Work task
Please retype the data below line for line and leave out every picture.

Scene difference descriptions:

◆ ◆ ◆ ◆

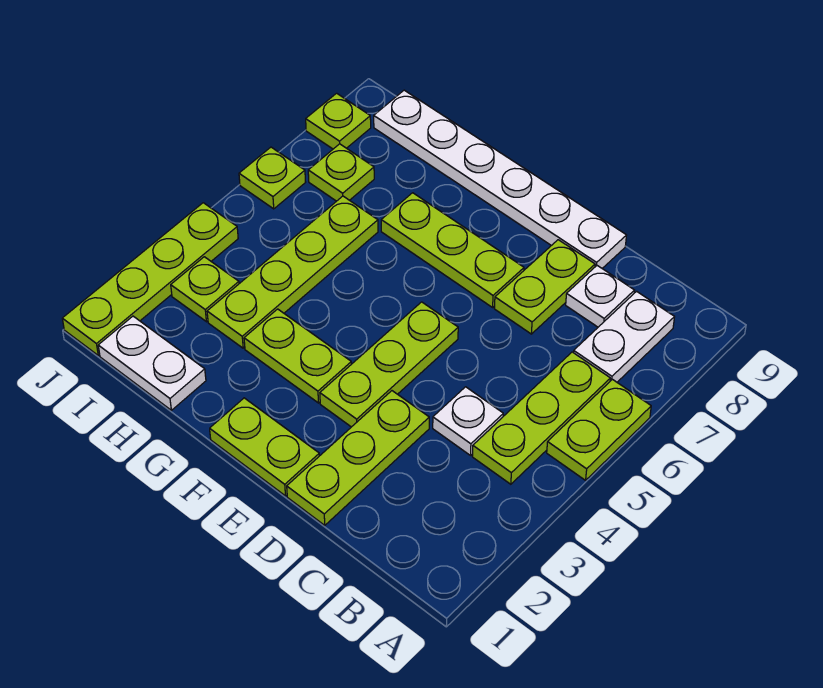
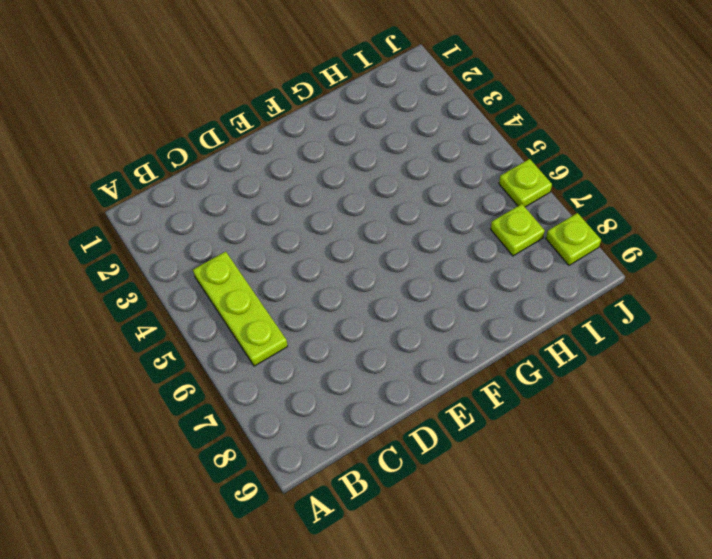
none -> lime plate A5:A6 level 1
none -> white plate B7:B8 level 1
none -> white plate C4 level 1

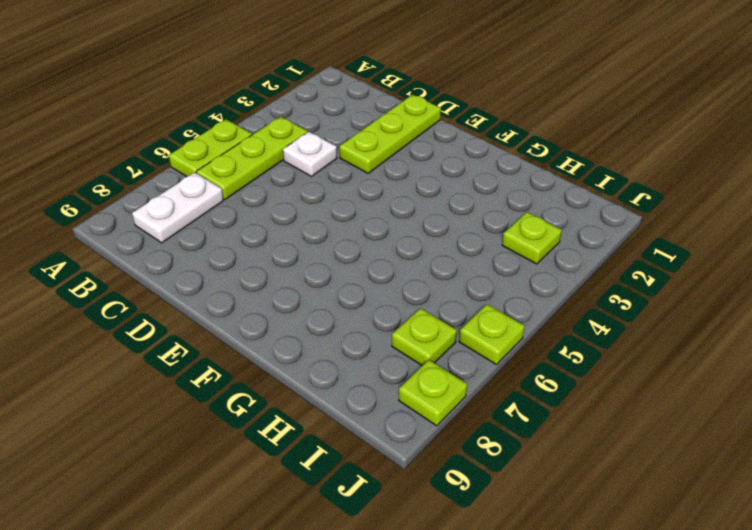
none -> white plate C8 level 1
none -> lime plate D7:D8 level 1
none -> white plate D9:I9 level 1

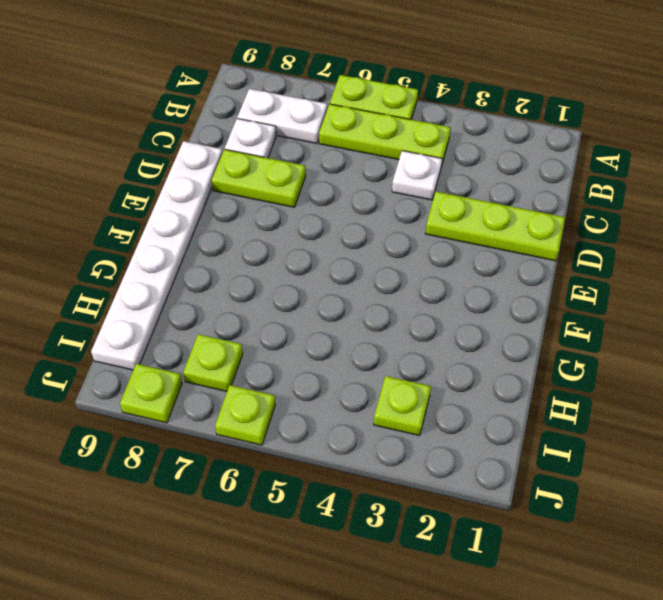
none -> lime plate E1:F1 level 1
none -> lime plate E3:E5 level 1
none -> lime plate E7:G7 level 1

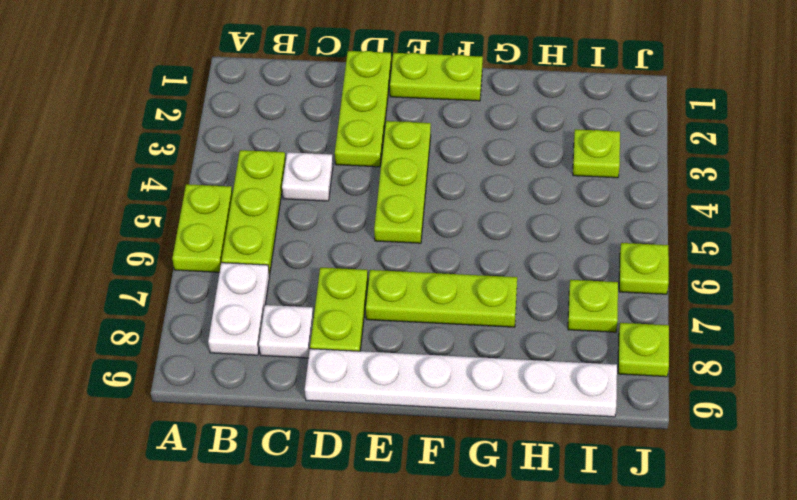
none -> lime plate F3:G3 level 1
none -> white plate H1:I1 level 1
none -> lime plate H3:H6 level 1

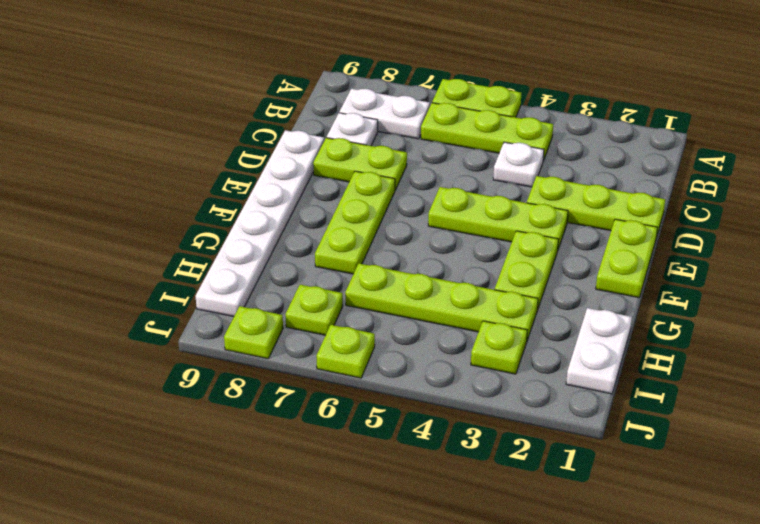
none -> lime plate J1:J4 level 1

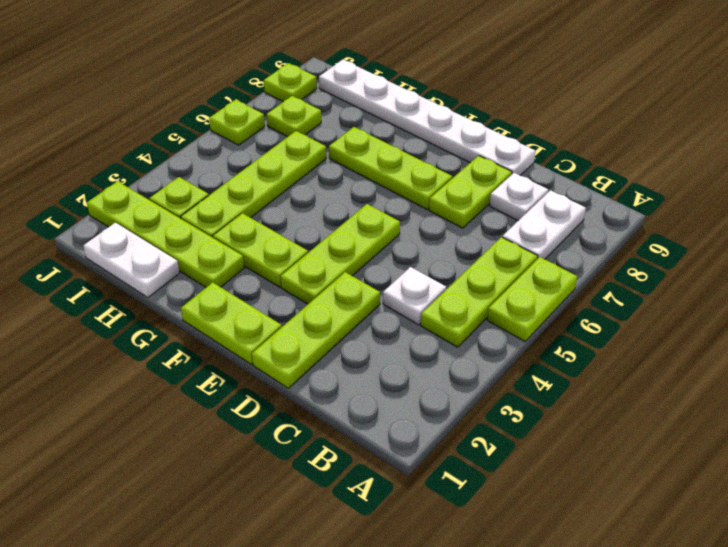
lime plate G2:J2 level 1 -> lime plate J1:J4 level 1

◆ ◆ ◆ ◆

Result of this task
none -> lime plate A5:A6 level 1
none -> white plate B7:B8 level 1
none -> white plate C4 level 1

none -> white plate C8 level 1
none -> lime plate D7:D8 level 1
none -> white plate D9:I9 level 1

none -> lime plate E1:F1 level 1
none -> lime plate E3:E5 level 1
none -> lime plate E7:G7 level 1

none -> lime plate F3:G3 level 1
none -> white plate H1:I1 level 1
none -> lime plate H3:H6 level 1

none -> lime plate J1:J4 level 1

lime plate G2:J2 level 1 -> lime plate J1:J4 level 1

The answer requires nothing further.